Aim of the exercise: Across the entries below, tally every line that holds the string "hourglass" and reply with the number only.

═══ Materials provided ═══

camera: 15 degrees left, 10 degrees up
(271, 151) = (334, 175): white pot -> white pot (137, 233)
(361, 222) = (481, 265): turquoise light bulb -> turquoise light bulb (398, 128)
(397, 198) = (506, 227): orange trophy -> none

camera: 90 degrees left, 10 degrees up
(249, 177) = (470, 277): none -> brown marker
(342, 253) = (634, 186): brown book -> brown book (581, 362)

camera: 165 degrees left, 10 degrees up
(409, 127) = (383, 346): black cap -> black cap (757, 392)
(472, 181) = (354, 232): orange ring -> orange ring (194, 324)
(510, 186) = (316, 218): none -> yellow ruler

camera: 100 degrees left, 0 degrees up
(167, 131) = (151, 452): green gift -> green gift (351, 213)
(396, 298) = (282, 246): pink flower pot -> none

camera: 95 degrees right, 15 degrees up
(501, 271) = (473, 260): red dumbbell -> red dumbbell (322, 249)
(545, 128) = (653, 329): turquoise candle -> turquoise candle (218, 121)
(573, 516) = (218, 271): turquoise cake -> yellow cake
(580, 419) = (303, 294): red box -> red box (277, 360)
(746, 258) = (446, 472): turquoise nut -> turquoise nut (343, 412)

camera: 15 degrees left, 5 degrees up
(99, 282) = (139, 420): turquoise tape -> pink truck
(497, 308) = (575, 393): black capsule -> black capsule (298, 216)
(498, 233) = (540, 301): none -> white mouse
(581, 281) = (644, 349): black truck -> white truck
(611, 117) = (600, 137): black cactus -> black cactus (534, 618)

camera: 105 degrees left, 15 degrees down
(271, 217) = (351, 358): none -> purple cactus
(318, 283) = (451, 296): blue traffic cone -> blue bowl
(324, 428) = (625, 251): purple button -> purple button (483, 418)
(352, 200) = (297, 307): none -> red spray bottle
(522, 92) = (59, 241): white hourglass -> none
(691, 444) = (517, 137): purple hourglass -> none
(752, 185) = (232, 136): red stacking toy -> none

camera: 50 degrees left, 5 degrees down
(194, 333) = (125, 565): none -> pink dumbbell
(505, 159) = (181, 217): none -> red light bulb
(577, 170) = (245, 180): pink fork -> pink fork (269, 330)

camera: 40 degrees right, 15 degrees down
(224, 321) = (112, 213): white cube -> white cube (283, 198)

═══

Output for this task: 2